◆ **The problem**
Within the records below, find each line with the word "traffic" and copy it out.

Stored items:
-*-*-
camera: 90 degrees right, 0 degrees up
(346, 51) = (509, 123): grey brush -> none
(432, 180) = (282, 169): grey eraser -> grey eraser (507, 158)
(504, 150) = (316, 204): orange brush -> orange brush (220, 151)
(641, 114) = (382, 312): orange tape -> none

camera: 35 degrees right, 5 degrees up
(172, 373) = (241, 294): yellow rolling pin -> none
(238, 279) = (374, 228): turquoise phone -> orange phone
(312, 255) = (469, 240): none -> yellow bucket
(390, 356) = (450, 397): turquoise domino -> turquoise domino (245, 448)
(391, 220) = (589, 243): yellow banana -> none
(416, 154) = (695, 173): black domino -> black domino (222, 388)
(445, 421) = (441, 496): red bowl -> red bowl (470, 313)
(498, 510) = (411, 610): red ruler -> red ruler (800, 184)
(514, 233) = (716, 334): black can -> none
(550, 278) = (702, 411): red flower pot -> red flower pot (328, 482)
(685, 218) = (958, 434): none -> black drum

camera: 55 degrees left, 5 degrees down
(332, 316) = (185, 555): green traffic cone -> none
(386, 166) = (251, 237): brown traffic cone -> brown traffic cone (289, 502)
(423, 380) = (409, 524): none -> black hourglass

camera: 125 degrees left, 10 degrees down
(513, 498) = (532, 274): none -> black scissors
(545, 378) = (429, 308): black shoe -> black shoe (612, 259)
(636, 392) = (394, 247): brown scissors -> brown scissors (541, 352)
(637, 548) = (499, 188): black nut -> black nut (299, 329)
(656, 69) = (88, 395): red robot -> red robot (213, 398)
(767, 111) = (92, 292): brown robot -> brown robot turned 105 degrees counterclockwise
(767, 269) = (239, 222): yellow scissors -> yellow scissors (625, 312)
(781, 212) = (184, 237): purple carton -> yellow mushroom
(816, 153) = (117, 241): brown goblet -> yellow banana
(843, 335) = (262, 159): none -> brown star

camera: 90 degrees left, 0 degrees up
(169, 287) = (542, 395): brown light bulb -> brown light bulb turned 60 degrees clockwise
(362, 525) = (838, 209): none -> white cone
-*-*-
◆ **Finished exercise**
(332, 316) = (185, 555): green traffic cone -> none
(386, 166) = (251, 237): brown traffic cone -> brown traffic cone (289, 502)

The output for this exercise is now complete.